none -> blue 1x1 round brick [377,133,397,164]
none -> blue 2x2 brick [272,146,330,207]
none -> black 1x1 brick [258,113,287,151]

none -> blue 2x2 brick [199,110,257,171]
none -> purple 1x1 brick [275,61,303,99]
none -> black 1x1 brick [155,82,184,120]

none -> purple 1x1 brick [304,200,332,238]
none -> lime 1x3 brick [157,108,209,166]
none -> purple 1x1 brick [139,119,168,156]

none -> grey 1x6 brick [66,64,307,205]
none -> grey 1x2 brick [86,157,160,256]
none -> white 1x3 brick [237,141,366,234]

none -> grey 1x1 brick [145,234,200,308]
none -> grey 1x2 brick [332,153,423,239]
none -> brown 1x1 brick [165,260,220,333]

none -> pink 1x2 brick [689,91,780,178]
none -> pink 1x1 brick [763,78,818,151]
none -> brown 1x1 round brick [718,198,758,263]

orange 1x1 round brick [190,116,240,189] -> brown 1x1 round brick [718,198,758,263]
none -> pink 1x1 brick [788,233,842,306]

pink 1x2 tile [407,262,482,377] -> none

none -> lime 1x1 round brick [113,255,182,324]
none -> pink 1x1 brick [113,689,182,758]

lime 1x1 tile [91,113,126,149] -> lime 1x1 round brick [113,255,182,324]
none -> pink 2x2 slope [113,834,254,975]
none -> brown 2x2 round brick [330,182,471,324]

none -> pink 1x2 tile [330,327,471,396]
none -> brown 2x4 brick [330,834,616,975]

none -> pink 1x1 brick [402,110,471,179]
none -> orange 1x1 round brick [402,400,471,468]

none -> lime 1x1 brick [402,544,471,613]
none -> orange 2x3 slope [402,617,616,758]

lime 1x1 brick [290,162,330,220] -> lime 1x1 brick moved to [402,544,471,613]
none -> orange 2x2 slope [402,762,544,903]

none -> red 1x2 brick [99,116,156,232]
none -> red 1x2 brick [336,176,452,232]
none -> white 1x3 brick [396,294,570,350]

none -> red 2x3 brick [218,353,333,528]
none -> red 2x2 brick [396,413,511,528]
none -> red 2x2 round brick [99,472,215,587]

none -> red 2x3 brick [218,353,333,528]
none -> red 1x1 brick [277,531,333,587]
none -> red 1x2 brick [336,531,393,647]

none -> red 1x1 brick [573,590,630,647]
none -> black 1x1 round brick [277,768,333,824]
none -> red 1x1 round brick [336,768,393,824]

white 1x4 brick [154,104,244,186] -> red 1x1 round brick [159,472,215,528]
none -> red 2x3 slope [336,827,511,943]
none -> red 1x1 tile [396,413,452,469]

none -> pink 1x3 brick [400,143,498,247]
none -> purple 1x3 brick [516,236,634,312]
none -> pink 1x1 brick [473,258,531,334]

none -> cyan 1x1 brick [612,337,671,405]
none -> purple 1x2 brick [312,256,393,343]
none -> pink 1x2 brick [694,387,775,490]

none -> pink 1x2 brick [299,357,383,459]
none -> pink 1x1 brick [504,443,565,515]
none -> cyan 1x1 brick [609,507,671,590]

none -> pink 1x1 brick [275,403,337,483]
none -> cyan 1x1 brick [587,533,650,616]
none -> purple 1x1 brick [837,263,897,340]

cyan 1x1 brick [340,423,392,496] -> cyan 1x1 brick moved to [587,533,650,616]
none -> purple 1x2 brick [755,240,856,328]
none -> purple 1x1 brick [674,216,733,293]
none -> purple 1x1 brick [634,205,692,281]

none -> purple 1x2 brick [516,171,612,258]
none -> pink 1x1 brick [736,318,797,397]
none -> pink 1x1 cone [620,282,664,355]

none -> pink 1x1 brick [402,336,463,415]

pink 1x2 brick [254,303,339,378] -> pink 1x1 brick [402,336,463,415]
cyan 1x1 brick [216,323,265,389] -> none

____

- Problem statement: Each line above that contains the string "tile" should be identified and copied.

- Reply:
pink 1x2 tile [407,262,482,377] -> none
lime 1x1 tile [91,113,126,149] -> lime 1x1 round brick [113,255,182,324]
none -> pink 1x2 tile [330,327,471,396]
none -> red 1x1 tile [396,413,452,469]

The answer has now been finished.